Goal
Rewrite the listing from the line with "red pentagon: rotated" up to and including the line with "gray rectangle: rotated", swapping "counterclockwise" for "anticlockwise" and changing nothing else. Omit the picture lines.

Dataset excerpts
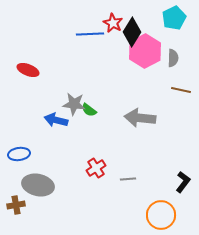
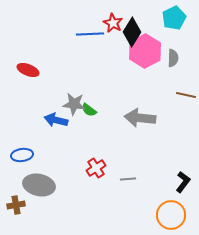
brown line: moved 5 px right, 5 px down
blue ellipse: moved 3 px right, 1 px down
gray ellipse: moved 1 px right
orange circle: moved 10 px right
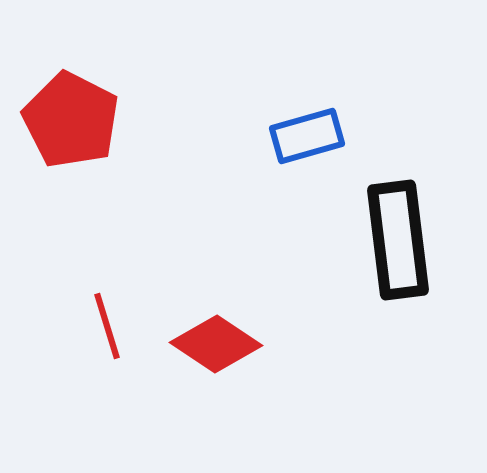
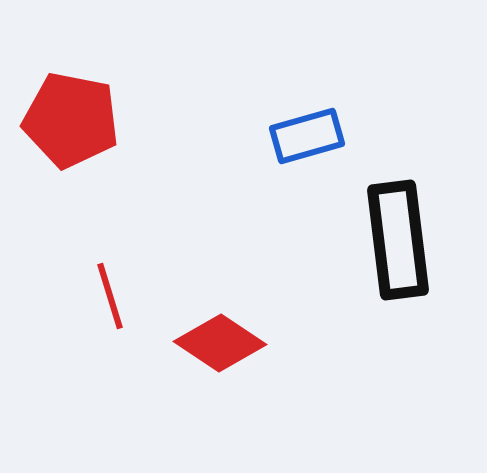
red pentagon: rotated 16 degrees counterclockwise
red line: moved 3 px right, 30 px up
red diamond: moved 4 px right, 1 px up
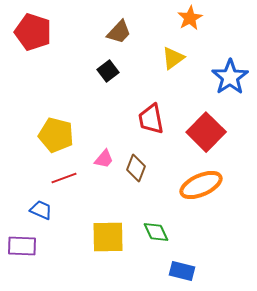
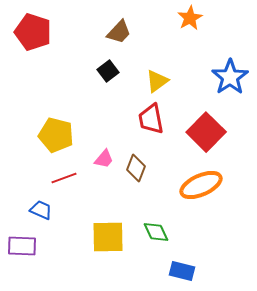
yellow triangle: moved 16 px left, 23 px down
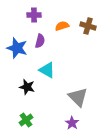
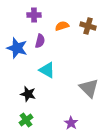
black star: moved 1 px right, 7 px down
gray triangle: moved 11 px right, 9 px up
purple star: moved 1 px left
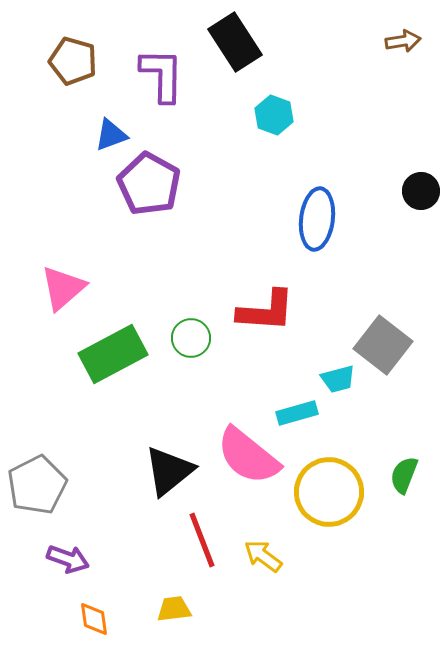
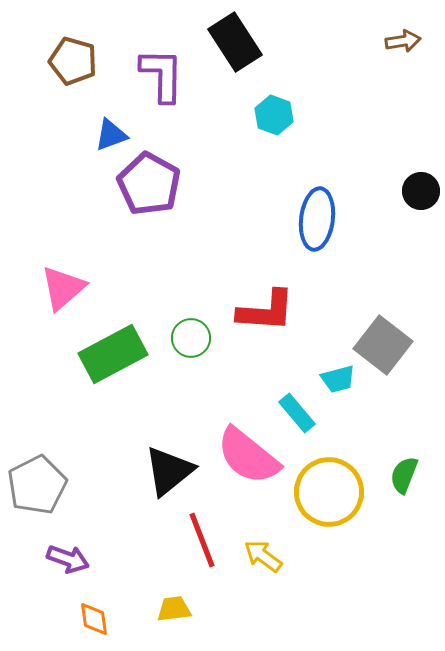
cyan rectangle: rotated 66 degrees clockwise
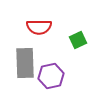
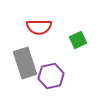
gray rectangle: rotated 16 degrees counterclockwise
* * *
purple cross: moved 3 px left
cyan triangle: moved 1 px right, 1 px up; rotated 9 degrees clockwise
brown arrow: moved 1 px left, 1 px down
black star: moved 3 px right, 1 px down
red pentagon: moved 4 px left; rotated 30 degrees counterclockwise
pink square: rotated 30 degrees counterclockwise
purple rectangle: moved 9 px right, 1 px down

Correct response
red pentagon: rotated 16 degrees anticlockwise
red line: moved 3 px right, 30 px up
red diamond: moved 4 px right, 1 px up
yellow triangle: moved 16 px left, 23 px down
black star: moved 1 px right, 7 px down
gray triangle: moved 11 px right, 9 px up
purple star: moved 1 px left
cyan rectangle: rotated 66 degrees clockwise
gray rectangle: rotated 16 degrees anticlockwise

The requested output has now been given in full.